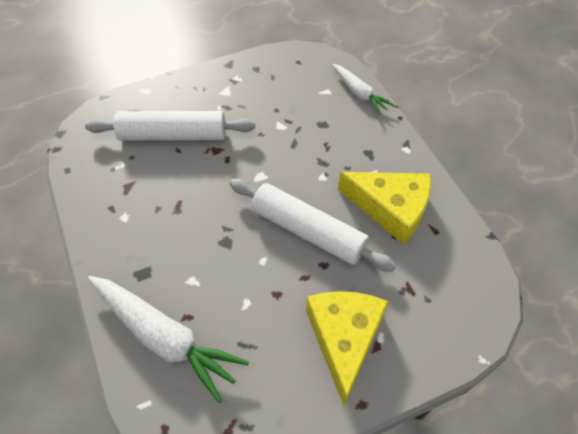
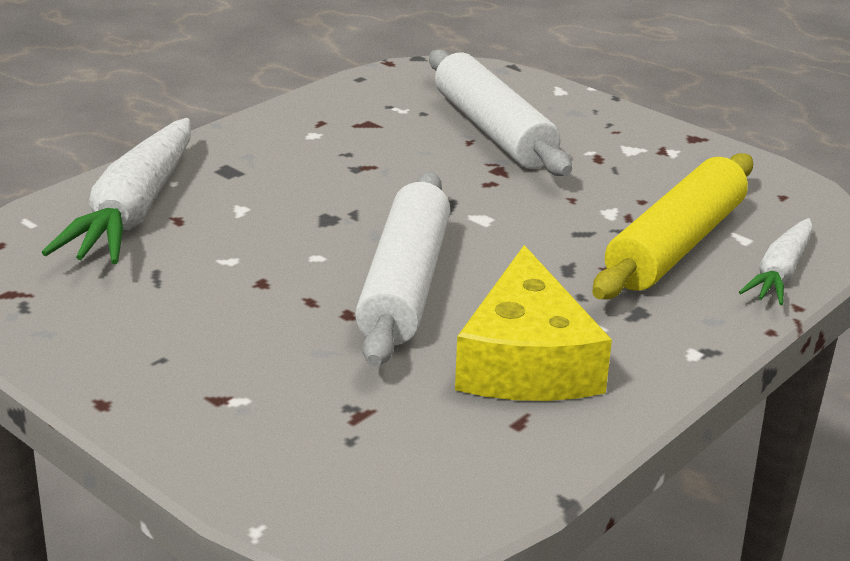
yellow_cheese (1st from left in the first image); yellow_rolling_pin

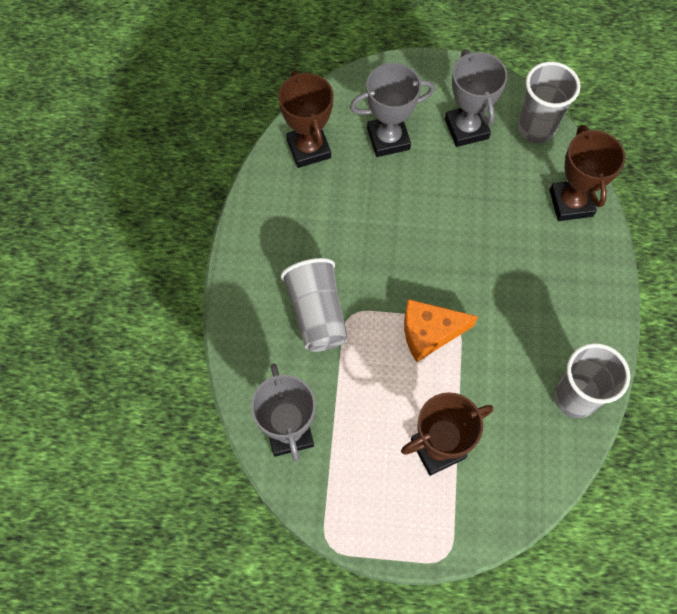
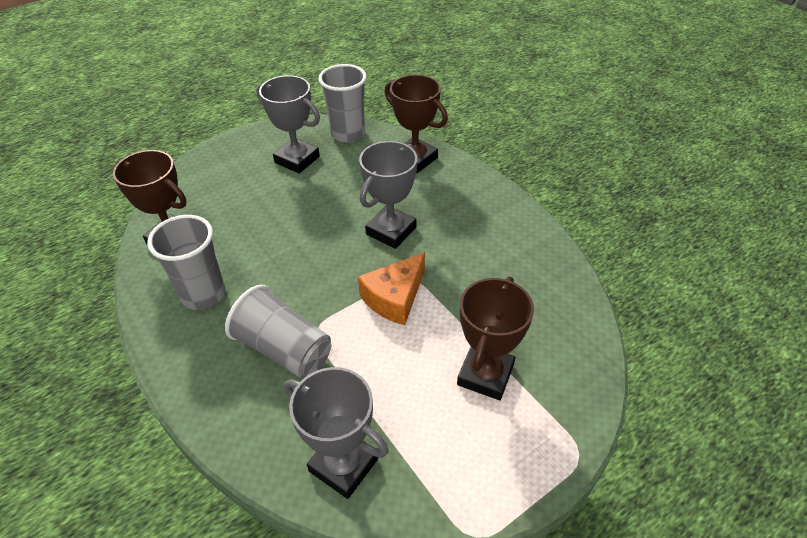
grey_prize_cup (3rd from left); grey_cup (1st from left)

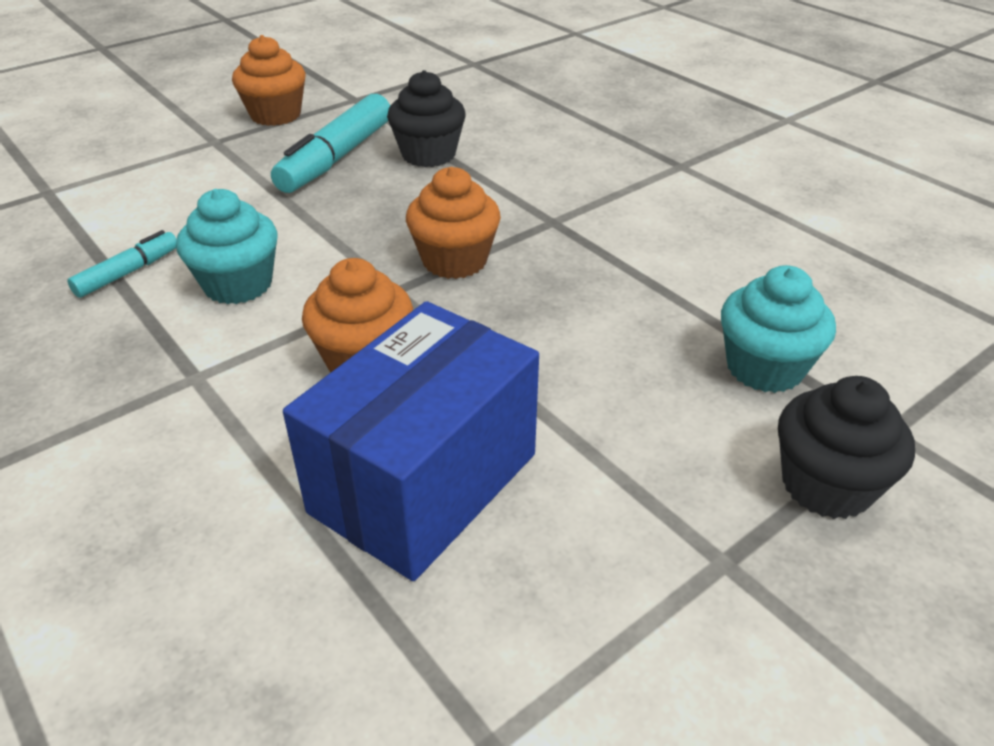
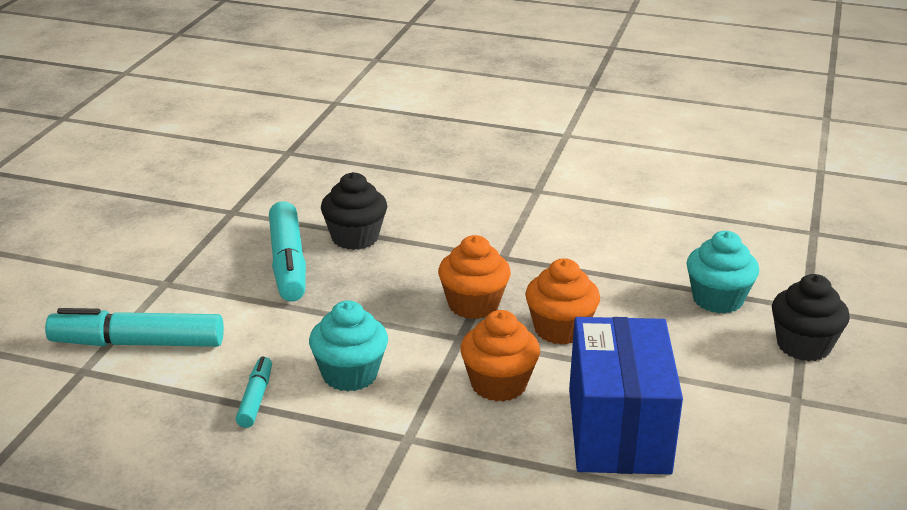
bright_orange_cupcake (3rd from left); teal_marker_pen (1st from left)

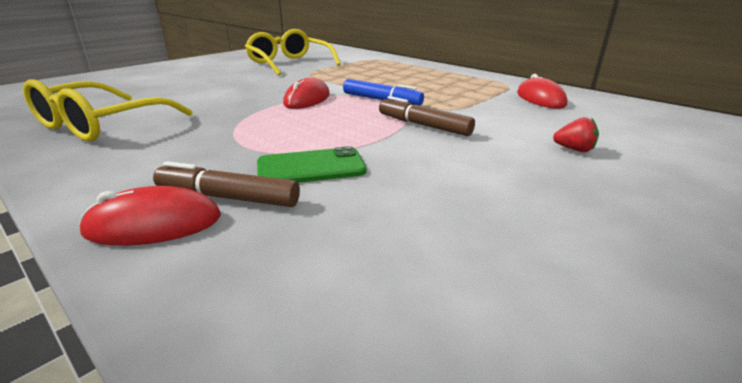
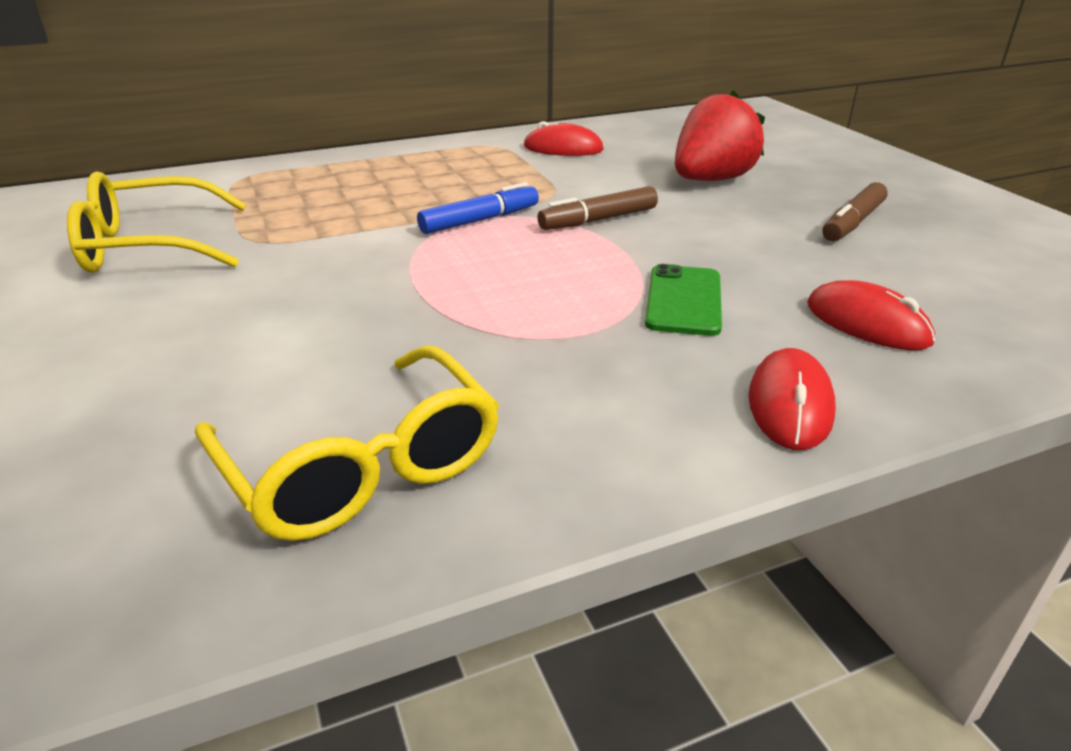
scarlet_PC_mouse (3rd from left); scarlet_toy_strawberry; brown_marker_pen (2nd from left)

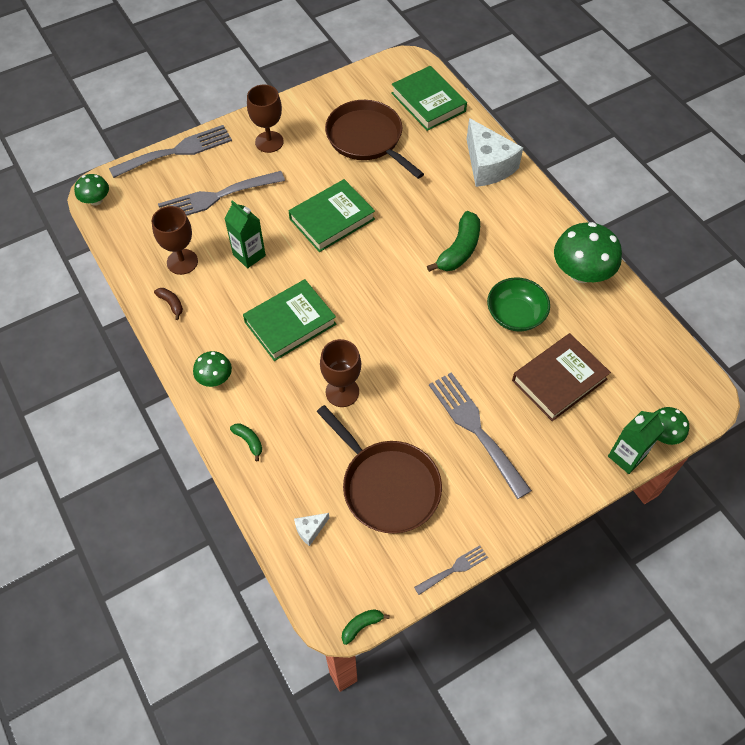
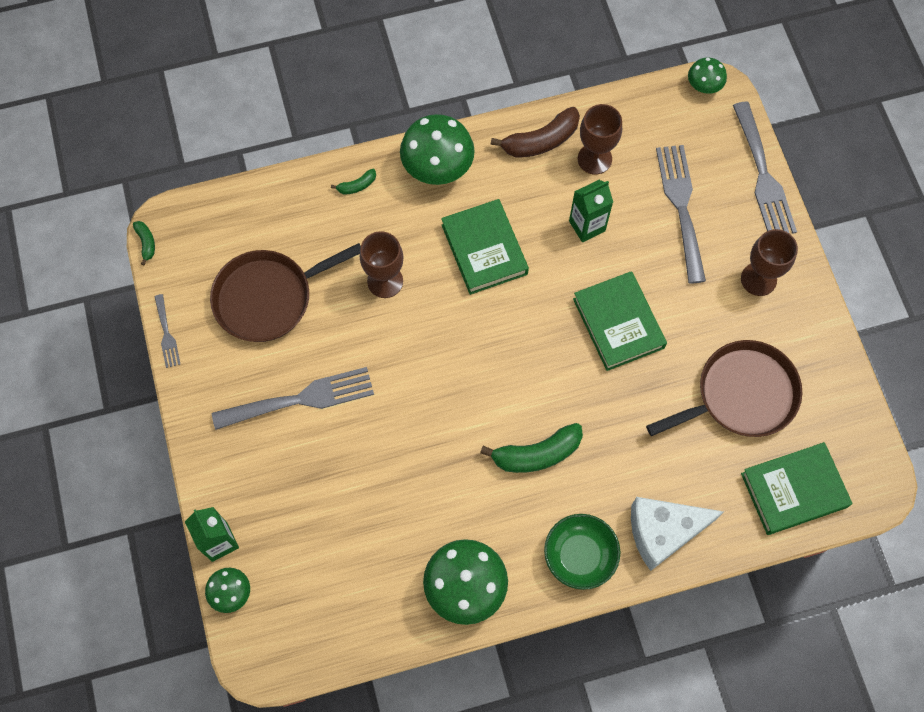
emerald_toy_banana (3rd from left); emerald_serving_bowl; brown_toy_banana; brown_book; emerald_toadstool (2nd from left); snow-white_cheese (1st from left in the first image)

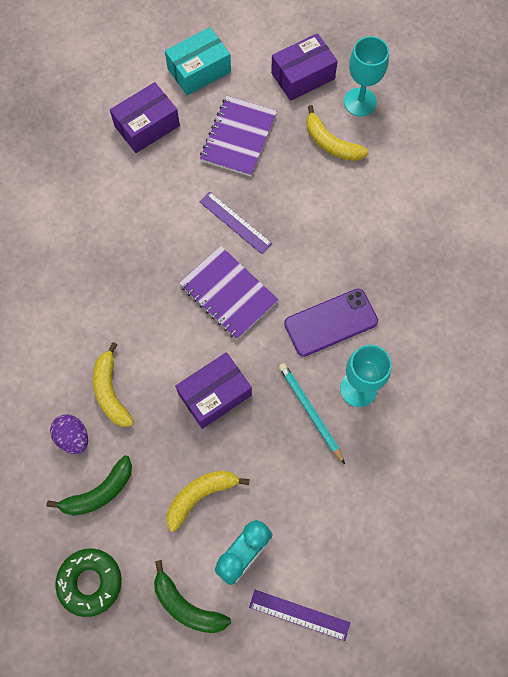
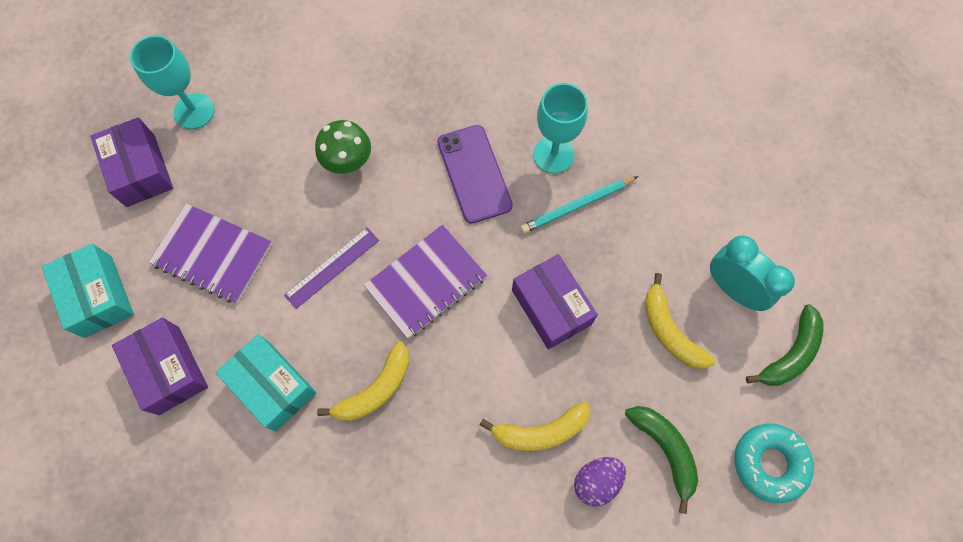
yellow_toy_banana (1st from left); teal_donut; purple_measuring_stick (2nd from left in the first image); emerald_toadstool; teal_box (2nd from left)

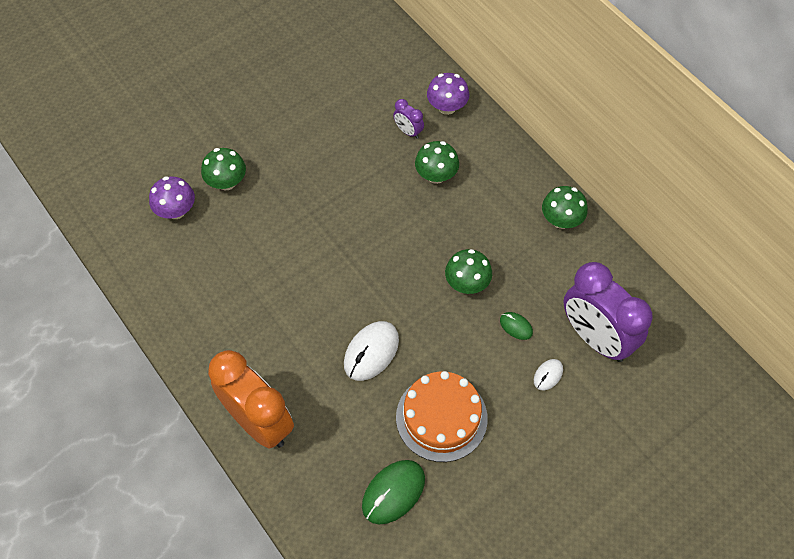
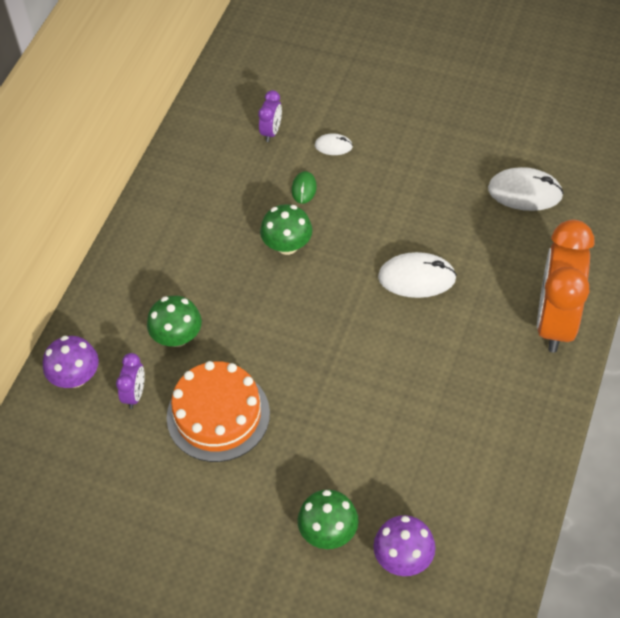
emerald_toadstool (4th from left in the first image); purple_bedside_clock (2nd from left); bright_orange_gateau; snow-white_PC_mouse (3rd from left)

- - - - -

ASSIGNMENT:
The goal is an exact reprint of the entries, leaving out the pictures.

EXPECTED ANSWER:
yellow_cheese (1st from left in the first image); yellow_rolling_pin

grey_prize_cup (3rd from left); grey_cup (1st from left)

bright_orange_cupcake (3rd from left); teal_marker_pen (1st from left)

scarlet_PC_mouse (3rd from left); scarlet_toy_strawberry; brown_marker_pen (2nd from left)

emerald_toy_banana (3rd from left); emerald_serving_bowl; brown_toy_banana; brown_book; emerald_toadstool (2nd from left); snow-white_cheese (1st from left in the first image)

yellow_toy_banana (1st from left); teal_donut; purple_measuring_stick (2nd from left in the first image); emerald_toadstool; teal_box (2nd from left)

emerald_toadstool (4th from left in the first image); purple_bedside_clock (2nd from left); bright_orange_gateau; snow-white_PC_mouse (3rd from left)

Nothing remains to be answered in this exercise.